> GOAL OF THE EXERCISE:
Nothing in the records below should be altered when they are retyped.

> THE DATA:
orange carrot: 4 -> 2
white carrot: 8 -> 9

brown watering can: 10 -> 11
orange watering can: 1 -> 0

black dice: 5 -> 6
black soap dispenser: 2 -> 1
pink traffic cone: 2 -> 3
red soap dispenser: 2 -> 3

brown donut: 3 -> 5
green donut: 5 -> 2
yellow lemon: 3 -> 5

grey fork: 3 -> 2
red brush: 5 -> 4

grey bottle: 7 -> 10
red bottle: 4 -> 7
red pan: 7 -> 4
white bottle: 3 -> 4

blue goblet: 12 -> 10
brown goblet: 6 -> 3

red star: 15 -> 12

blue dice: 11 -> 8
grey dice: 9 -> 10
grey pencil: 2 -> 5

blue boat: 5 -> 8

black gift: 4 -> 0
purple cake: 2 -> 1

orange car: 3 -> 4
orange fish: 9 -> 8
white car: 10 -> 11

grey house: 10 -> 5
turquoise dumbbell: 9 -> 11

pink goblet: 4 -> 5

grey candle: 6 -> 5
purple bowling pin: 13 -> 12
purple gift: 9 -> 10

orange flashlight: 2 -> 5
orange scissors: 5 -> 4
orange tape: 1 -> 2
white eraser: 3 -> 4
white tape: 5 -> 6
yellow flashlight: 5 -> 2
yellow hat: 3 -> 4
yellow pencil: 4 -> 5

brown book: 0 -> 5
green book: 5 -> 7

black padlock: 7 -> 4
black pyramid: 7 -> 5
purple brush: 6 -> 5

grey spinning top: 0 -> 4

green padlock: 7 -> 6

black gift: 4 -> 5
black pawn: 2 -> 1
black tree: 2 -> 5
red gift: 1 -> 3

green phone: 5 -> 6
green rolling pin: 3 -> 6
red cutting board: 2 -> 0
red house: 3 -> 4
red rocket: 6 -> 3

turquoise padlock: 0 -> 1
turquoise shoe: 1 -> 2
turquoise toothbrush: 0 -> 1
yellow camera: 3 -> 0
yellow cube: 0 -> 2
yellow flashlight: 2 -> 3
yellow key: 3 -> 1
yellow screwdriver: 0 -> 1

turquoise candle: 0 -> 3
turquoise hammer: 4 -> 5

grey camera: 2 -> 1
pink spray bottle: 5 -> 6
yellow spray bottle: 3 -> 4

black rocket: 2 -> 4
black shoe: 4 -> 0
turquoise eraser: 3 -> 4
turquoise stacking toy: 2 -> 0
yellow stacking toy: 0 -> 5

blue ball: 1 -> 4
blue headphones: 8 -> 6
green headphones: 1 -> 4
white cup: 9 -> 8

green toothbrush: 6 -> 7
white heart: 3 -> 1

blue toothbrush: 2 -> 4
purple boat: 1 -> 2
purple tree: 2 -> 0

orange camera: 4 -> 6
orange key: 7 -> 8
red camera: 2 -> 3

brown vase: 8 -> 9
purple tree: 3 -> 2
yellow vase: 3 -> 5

> EXERCISE RESPONSE:
orange carrot: 4 -> 2
white carrot: 8 -> 9

brown watering can: 10 -> 11
orange watering can: 1 -> 0

black dice: 5 -> 6
black soap dispenser: 2 -> 1
pink traffic cone: 2 -> 3
red soap dispenser: 2 -> 3

brown donut: 3 -> 5
green donut: 5 -> 2
yellow lemon: 3 -> 5

grey fork: 3 -> 2
red brush: 5 -> 4

grey bottle: 7 -> 10
red bottle: 4 -> 7
red pan: 7 -> 4
white bottle: 3 -> 4

blue goblet: 12 -> 10
brown goblet: 6 -> 3

red star: 15 -> 12

blue dice: 11 -> 8
grey dice: 9 -> 10
grey pencil: 2 -> 5

blue boat: 5 -> 8

black gift: 4 -> 0
purple cake: 2 -> 1

orange car: 3 -> 4
orange fish: 9 -> 8
white car: 10 -> 11

grey house: 10 -> 5
turquoise dumbbell: 9 -> 11

pink goblet: 4 -> 5

grey candle: 6 -> 5
purple bowling pin: 13 -> 12
purple gift: 9 -> 10

orange flashlight: 2 -> 5
orange scissors: 5 -> 4
orange tape: 1 -> 2
white eraser: 3 -> 4
white tape: 5 -> 6
yellow flashlight: 5 -> 2
yellow hat: 3 -> 4
yellow pencil: 4 -> 5

brown book: 0 -> 5
green book: 5 -> 7

black padlock: 7 -> 4
black pyramid: 7 -> 5
purple brush: 6 -> 5

grey spinning top: 0 -> 4

green padlock: 7 -> 6

black gift: 4 -> 5
black pawn: 2 -> 1
black tree: 2 -> 5
red gift: 1 -> 3

green phone: 5 -> 6
green rolling pin: 3 -> 6
red cutting board: 2 -> 0
red house: 3 -> 4
red rocket: 6 -> 3

turquoise padlock: 0 -> 1
turquoise shoe: 1 -> 2
turquoise toothbrush: 0 -> 1
yellow camera: 3 -> 0
yellow cube: 0 -> 2
yellow flashlight: 2 -> 3
yellow key: 3 -> 1
yellow screwdriver: 0 -> 1

turquoise candle: 0 -> 3
turquoise hammer: 4 -> 5

grey camera: 2 -> 1
pink spray bottle: 5 -> 6
yellow spray bottle: 3 -> 4

black rocket: 2 -> 4
black shoe: 4 -> 0
turquoise eraser: 3 -> 4
turquoise stacking toy: 2 -> 0
yellow stacking toy: 0 -> 5

blue ball: 1 -> 4
blue headphones: 8 -> 6
green headphones: 1 -> 4
white cup: 9 -> 8

green toothbrush: 6 -> 7
white heart: 3 -> 1

blue toothbrush: 2 -> 4
purple boat: 1 -> 2
purple tree: 2 -> 0

orange camera: 4 -> 6
orange key: 7 -> 8
red camera: 2 -> 3

brown vase: 8 -> 9
purple tree: 3 -> 2
yellow vase: 3 -> 5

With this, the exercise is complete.